## Exercise input
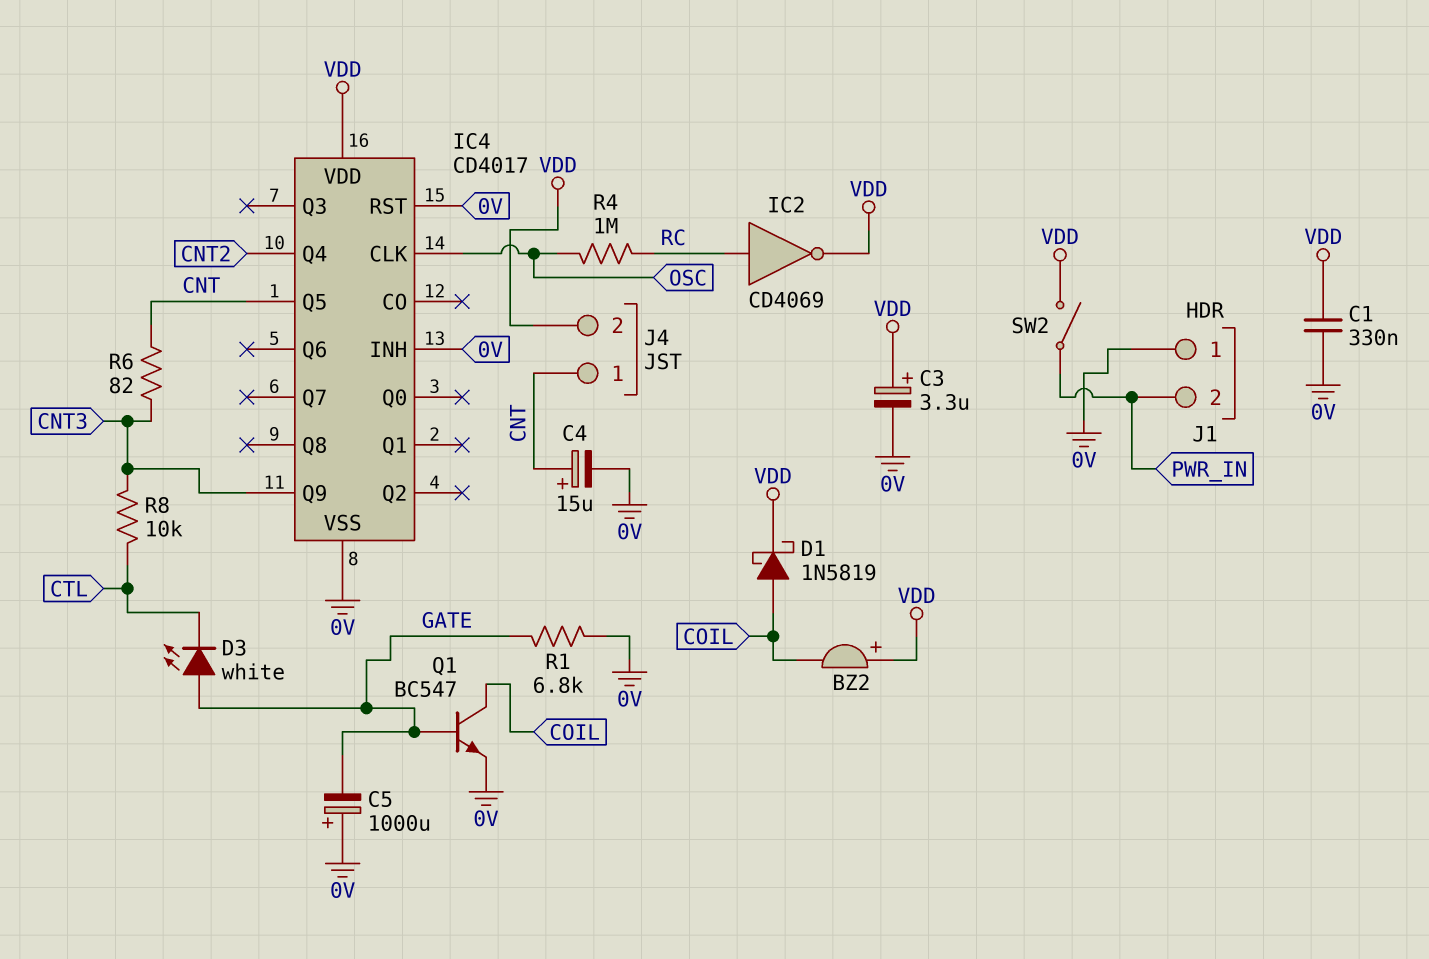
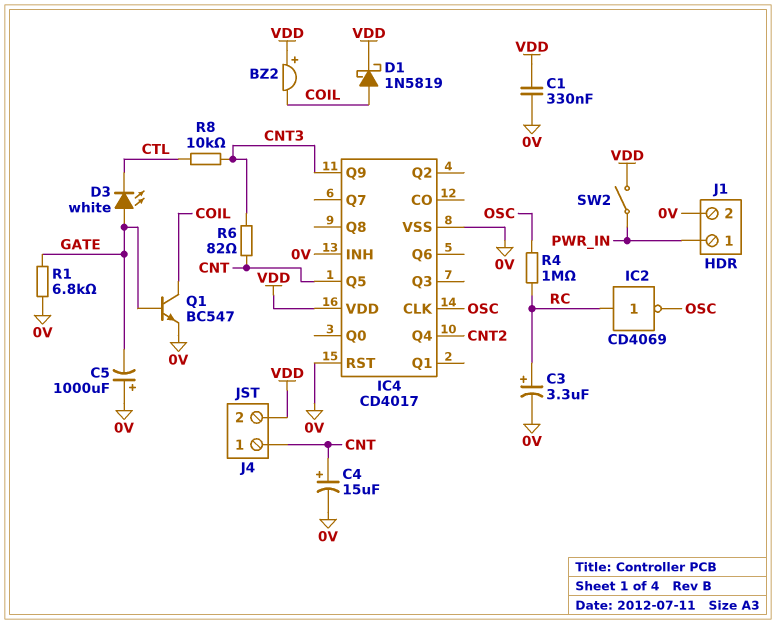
C3: 3.3uF (plus VDD, minus 0V) -> 3.3uF (plus RC, minus 0V)
IC2: NOT CD4069 (in RC, out VDD) -> NOT CD4069 (in RC, out OSC)
J1 pin 1: 0V -> PWR_IN
J1 pin 2: PWR_IN -> 0V

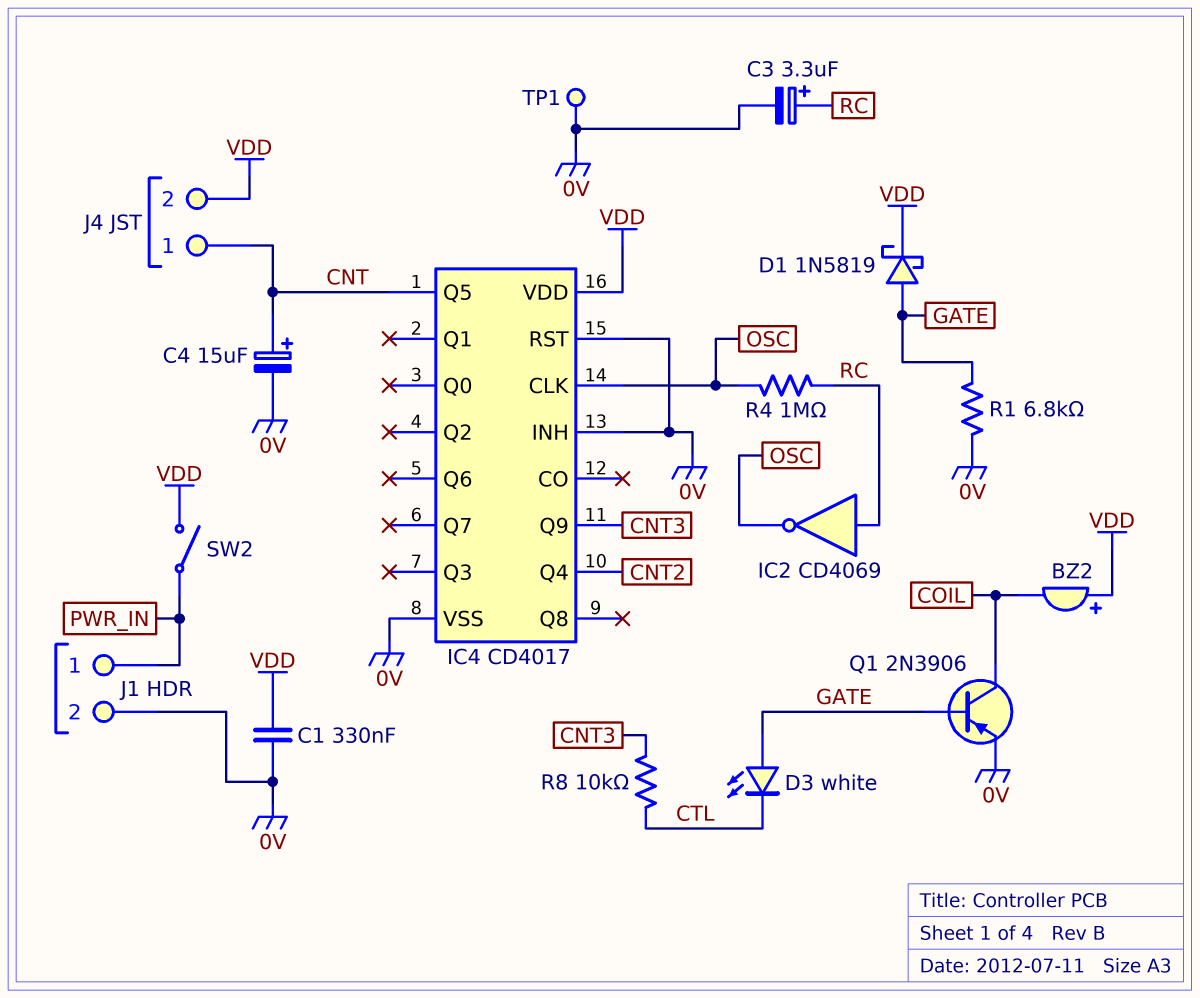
C5: 1000uF (plus 0V, minus GATE) -> none
D1: schottky 1N5819 (A COIL, K VDD) -> schottky 1N5819 (A GATE, K VDD)
Q1: NPN BC547 (B GATE, C COIL, E 0V) -> PNP 2N3906 (B GATE, C COIL, E 0V)
R6: 82 (CNT, CNT3) -> none
TP1: none -> test point (0V)

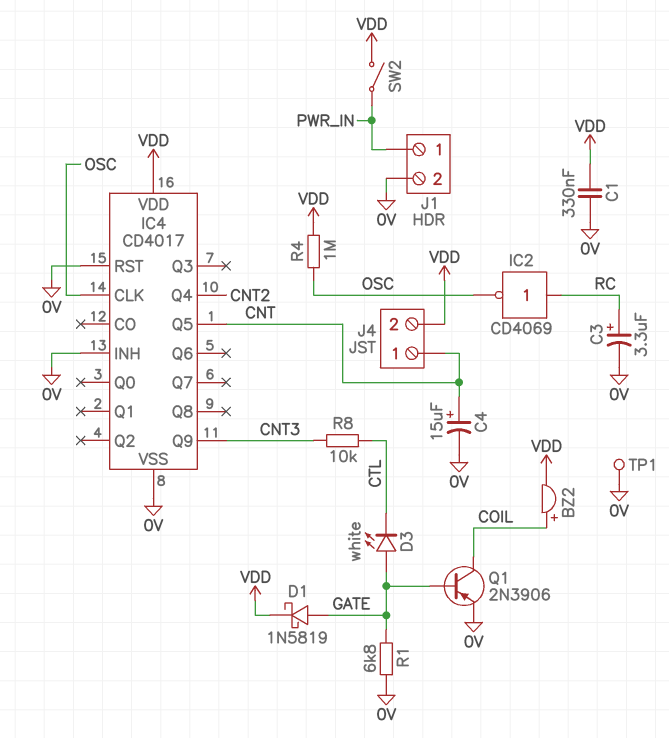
BZ2: buzzer (plus VDD, minus COIL) -> buzzer (plus COIL, minus VDD)
R4: 1M (OSC, RC) -> 1M (OSC, VDD)

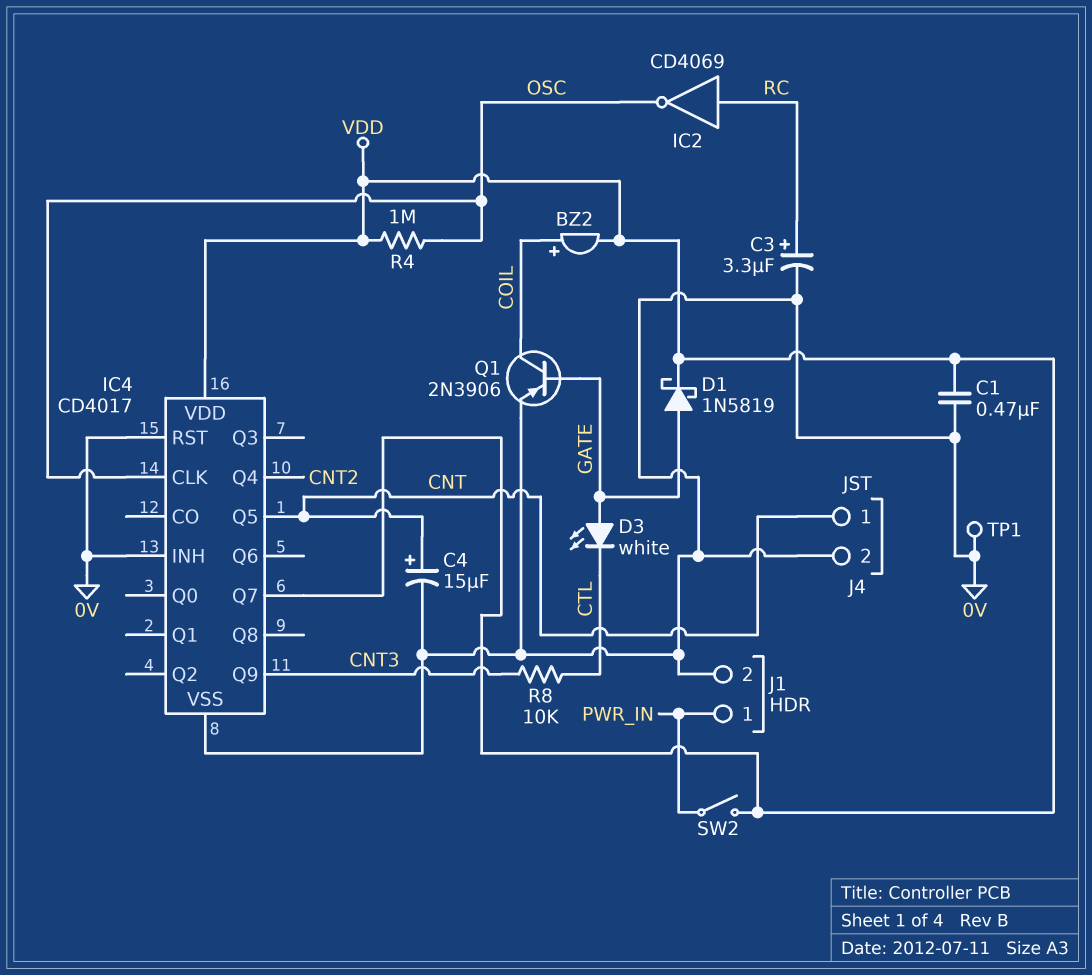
C1: 330nF (0V, VDD) -> 470nF (0V, VDD)
IC4 pin Q7: none -> VDD
J4 pin 2: VDD -> 0V
R1: 6.8k (0V, GATE) -> none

## Your assignment
Each line that contains "GATE" is to be copied from the listing above.

## Output
C5: 1000uF (plus 0V, minus GATE) -> none
D1: schottky 1N5819 (A COIL, K VDD) -> schottky 1N5819 (A GATE, K VDD)
Q1: NPN BC547 (B GATE, C COIL, E 0V) -> PNP 2N3906 (B GATE, C COIL, E 0V)
R1: 6.8k (0V, GATE) -> none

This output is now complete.